*** Available records ***

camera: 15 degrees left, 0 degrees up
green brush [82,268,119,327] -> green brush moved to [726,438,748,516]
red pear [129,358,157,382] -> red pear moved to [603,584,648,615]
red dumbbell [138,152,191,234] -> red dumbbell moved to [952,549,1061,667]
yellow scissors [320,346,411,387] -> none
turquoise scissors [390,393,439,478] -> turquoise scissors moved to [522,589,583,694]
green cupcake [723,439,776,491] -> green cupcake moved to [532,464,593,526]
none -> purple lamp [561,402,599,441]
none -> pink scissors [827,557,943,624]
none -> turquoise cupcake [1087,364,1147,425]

*** End of Available records ***
*** Available records ***

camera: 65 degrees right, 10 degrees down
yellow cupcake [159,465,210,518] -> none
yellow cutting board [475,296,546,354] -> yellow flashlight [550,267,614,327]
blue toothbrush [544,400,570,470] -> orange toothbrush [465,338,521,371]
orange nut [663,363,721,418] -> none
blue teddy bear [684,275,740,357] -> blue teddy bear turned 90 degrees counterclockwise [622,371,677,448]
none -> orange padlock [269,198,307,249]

*** End of Available records ***

■ **What needs to be done**
Taking the entries above, write out exactly the lines starting with the line containing "camera: 15 degrees left, 0 degrees up" and going on through the line containing "none -> turquoise cupcake [1087,364,1147,425]", both included, and nothing else.

■ **Problem solution**
camera: 15 degrees left, 0 degrees up
green brush [82,268,119,327] -> green brush moved to [726,438,748,516]
red pear [129,358,157,382] -> red pear moved to [603,584,648,615]
red dumbbell [138,152,191,234] -> red dumbbell moved to [952,549,1061,667]
yellow scissors [320,346,411,387] -> none
turquoise scissors [390,393,439,478] -> turquoise scissors moved to [522,589,583,694]
green cupcake [723,439,776,491] -> green cupcake moved to [532,464,593,526]
none -> purple lamp [561,402,599,441]
none -> pink scissors [827,557,943,624]
none -> turquoise cupcake [1087,364,1147,425]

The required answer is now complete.